• Record extracts:
------------------------------------
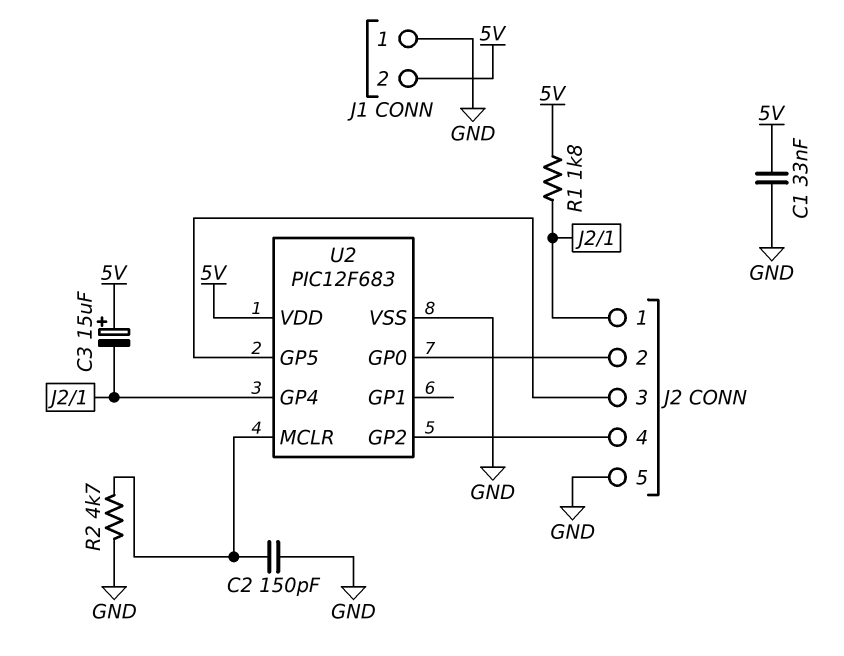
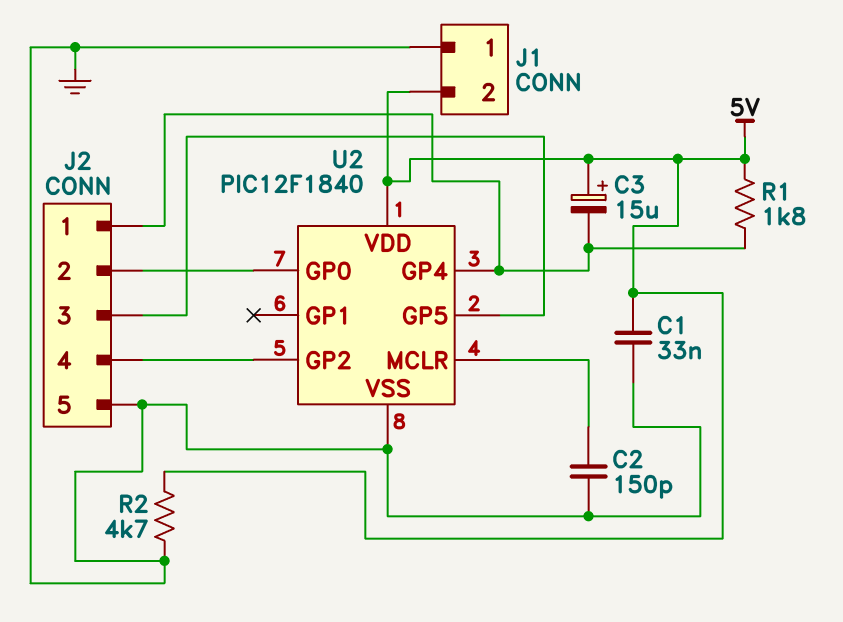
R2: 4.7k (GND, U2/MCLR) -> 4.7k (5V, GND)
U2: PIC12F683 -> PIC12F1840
------------------------------------
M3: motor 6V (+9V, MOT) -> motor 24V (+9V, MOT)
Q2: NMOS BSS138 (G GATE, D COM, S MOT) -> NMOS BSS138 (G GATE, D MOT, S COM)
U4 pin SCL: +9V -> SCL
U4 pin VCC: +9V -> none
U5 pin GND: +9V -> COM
------------------------------------
• The task: Everything above from the line containing "U4 pin SCL: +9V -> SCL" through the line containing "U5 pin GND: +9V -> COM" must be copied exactly. Nothing outside that range belongs in the answer.

• Expected answer:
U4 pin SCL: +9V -> SCL
U4 pin VCC: +9V -> none
U5 pin GND: +9V -> COM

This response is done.